Write out every line below that includes the word "cross".

Material supplied
┄┄┄┄┄┄

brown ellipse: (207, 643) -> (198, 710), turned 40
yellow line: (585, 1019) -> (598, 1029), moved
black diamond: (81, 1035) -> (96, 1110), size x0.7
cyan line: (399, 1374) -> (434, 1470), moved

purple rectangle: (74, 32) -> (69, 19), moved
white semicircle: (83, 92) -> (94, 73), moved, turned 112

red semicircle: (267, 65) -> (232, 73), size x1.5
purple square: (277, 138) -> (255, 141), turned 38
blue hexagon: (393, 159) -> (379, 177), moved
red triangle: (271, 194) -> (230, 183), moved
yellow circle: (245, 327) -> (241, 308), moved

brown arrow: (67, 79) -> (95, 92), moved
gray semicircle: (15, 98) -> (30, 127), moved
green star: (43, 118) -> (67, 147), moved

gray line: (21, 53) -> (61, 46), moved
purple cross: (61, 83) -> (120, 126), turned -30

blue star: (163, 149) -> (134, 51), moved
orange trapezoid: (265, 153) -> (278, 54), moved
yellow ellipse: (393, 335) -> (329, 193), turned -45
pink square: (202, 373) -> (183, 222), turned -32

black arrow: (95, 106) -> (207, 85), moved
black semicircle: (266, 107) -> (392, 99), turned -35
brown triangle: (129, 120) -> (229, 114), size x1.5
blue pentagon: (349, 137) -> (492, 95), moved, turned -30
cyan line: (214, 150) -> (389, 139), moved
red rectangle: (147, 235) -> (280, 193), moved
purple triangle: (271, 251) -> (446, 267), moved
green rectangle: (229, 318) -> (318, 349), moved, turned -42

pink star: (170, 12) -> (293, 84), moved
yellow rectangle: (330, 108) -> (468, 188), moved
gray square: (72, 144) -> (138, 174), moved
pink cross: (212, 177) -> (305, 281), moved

┄┄┄┄┄┄

Solution for this exercise
purple cross: (61, 83) -> (120, 126), turned -30
pink cross: (212, 177) -> (305, 281), moved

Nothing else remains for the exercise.